About this task ::
Please find all lines in the data that hold the string "AGND" and copy them.

Task input: Begin

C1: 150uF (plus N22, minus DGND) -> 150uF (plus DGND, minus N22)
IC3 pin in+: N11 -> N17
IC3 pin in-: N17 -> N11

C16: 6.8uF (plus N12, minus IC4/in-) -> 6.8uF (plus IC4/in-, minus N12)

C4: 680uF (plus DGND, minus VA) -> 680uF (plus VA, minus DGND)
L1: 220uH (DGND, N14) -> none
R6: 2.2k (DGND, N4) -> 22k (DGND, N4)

Task input: End
Task input: Begin

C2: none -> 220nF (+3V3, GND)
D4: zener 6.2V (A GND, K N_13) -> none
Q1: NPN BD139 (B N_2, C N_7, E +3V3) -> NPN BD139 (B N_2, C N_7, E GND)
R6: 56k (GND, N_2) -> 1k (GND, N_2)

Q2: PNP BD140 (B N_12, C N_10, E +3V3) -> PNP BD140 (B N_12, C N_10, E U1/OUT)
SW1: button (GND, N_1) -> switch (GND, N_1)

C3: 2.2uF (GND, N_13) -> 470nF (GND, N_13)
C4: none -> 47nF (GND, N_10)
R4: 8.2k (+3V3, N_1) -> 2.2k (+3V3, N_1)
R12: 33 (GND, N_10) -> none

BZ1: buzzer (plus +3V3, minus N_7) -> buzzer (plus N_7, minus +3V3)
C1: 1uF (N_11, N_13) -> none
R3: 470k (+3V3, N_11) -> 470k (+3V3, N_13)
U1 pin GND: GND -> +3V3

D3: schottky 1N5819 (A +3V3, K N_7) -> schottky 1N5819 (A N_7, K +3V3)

Task input: End
Task input: Begin

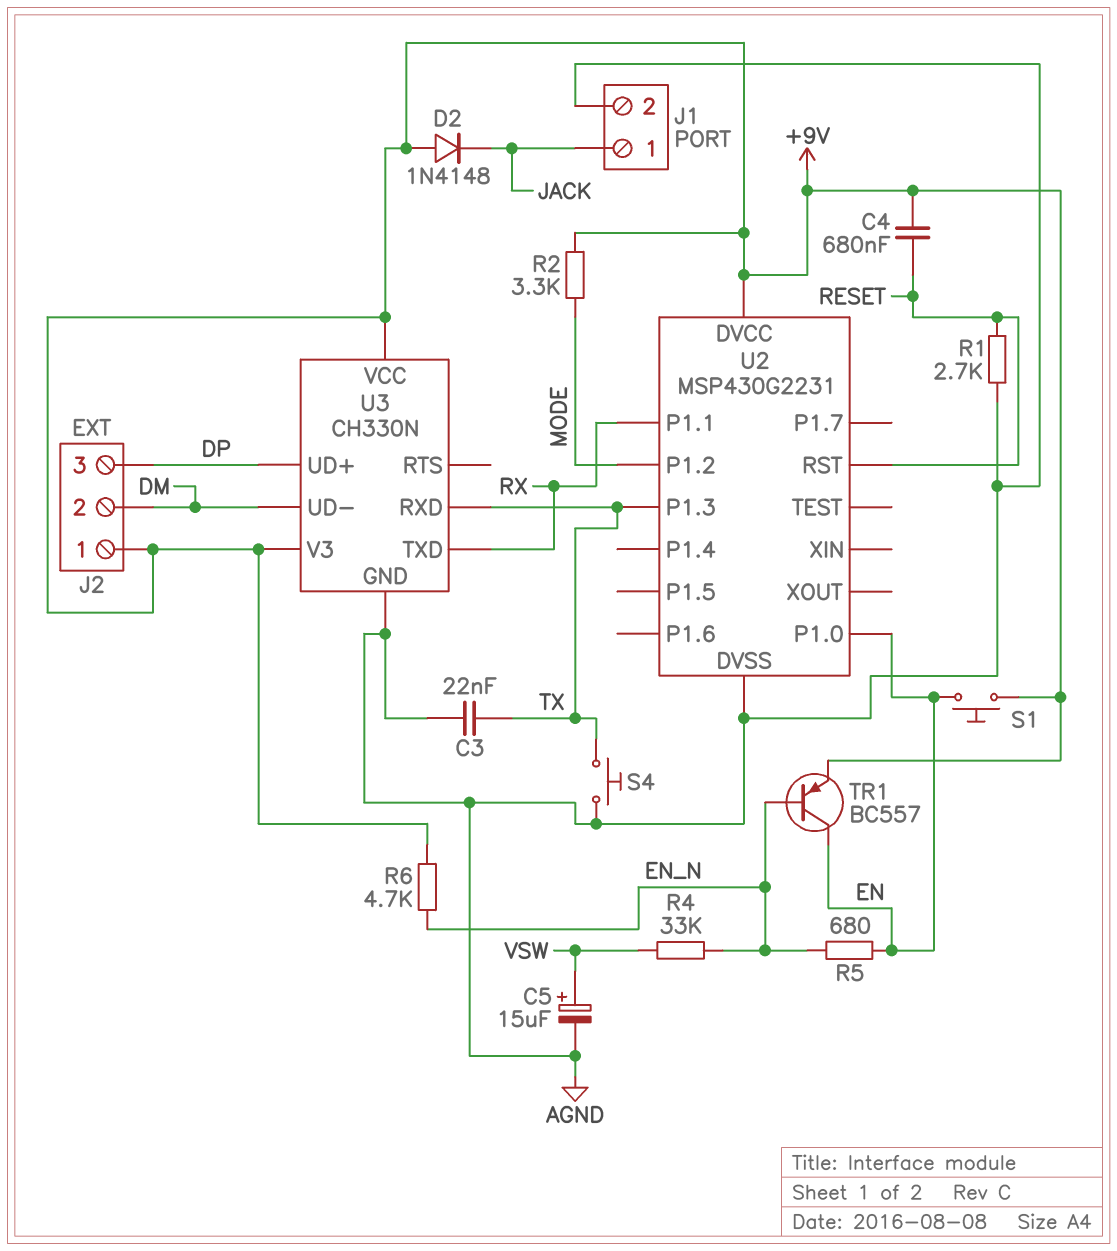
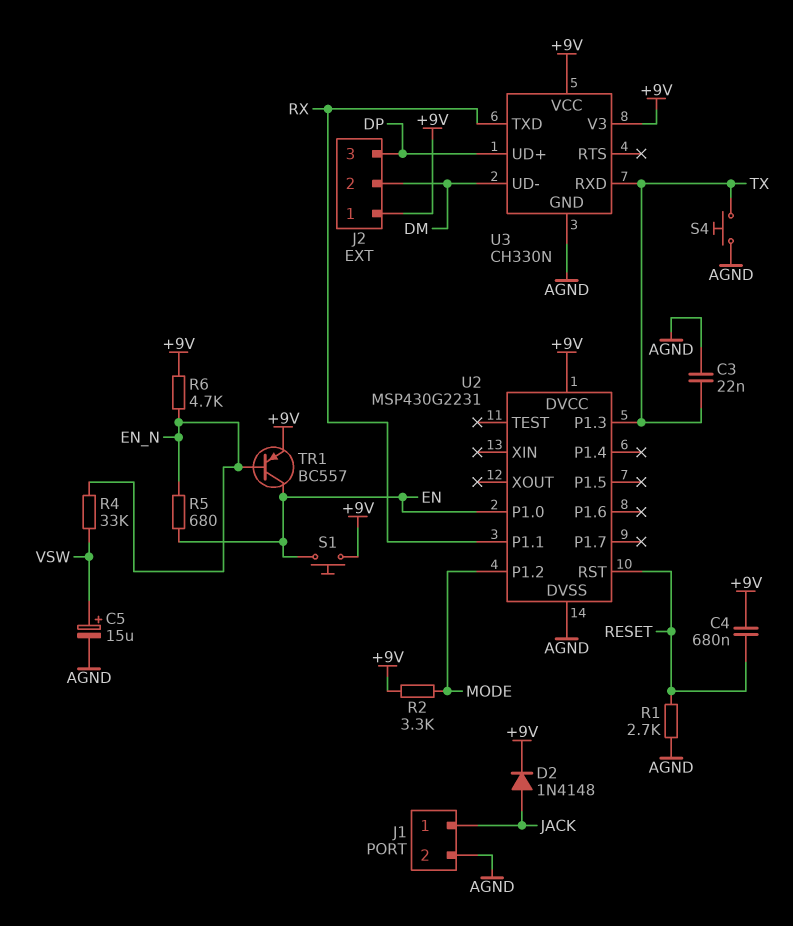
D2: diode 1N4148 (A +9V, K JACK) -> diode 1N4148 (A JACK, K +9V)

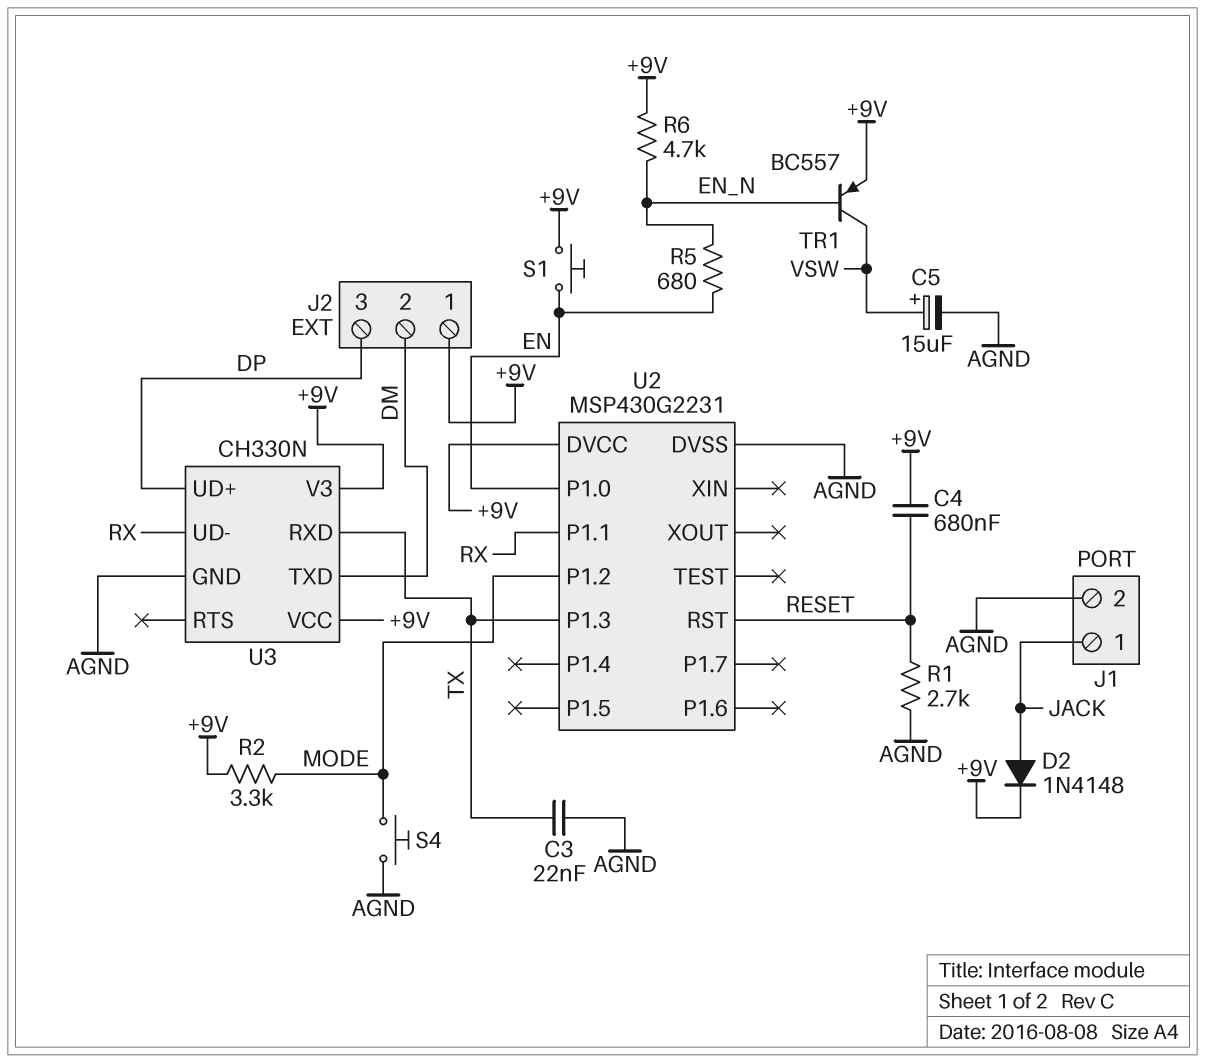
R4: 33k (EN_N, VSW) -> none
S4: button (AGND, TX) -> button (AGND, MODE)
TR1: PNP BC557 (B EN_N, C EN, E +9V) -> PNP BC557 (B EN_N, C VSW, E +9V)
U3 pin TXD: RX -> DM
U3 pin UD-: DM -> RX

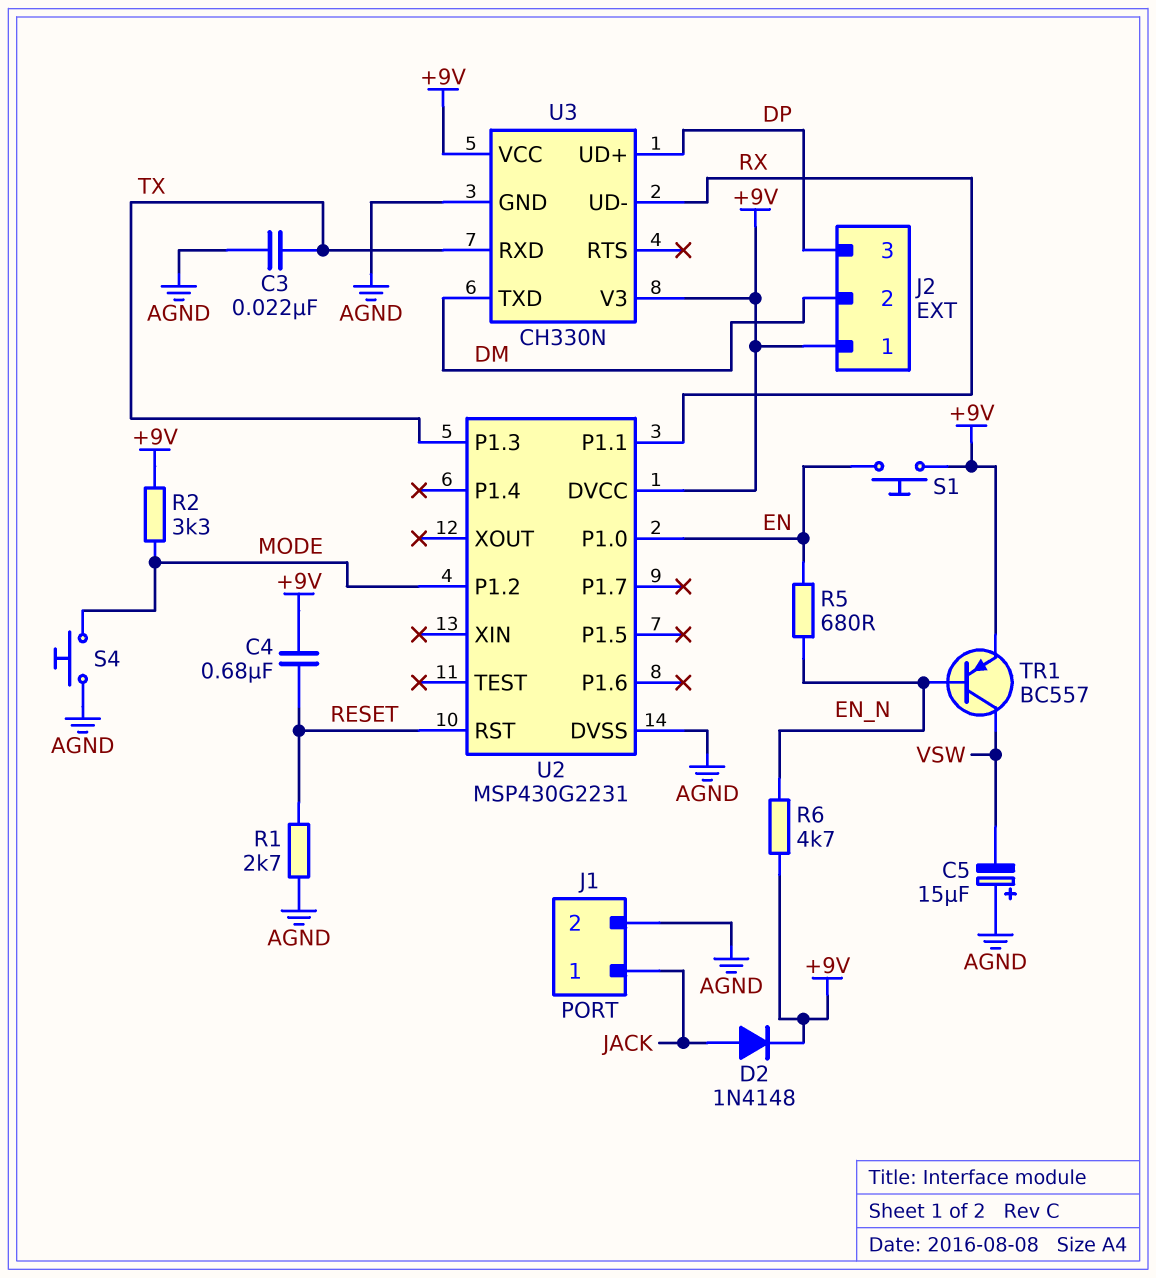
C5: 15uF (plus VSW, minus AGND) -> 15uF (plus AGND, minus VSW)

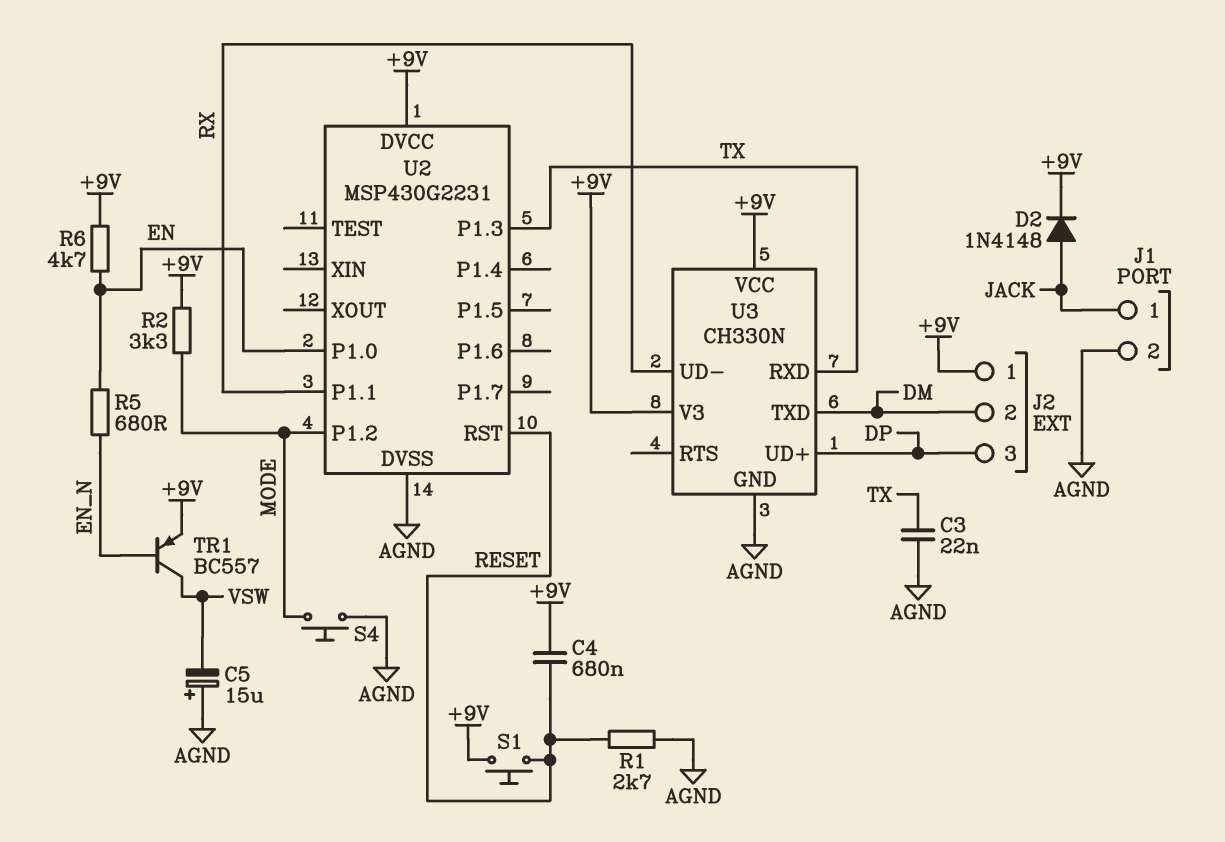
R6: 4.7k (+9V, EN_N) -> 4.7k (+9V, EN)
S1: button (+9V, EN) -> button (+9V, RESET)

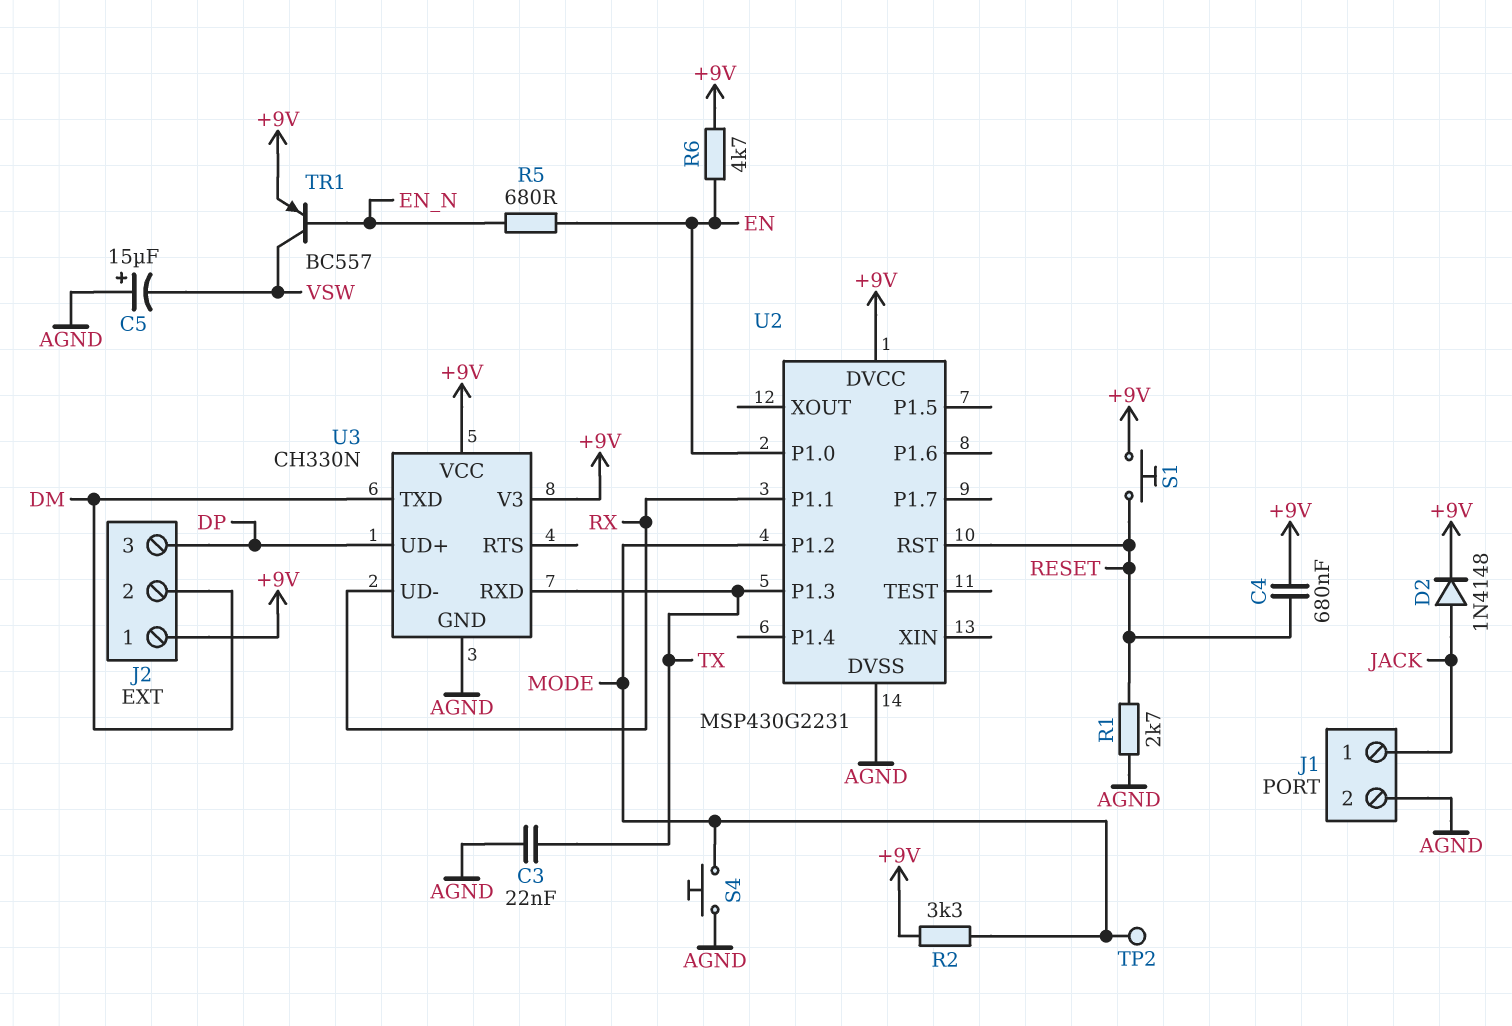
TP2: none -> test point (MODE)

Task input: End

Answer to this exercise ::
S4: button (AGND, TX) -> button (AGND, MODE)
C5: 15uF (plus VSW, minus AGND) -> 15uF (plus AGND, minus VSW)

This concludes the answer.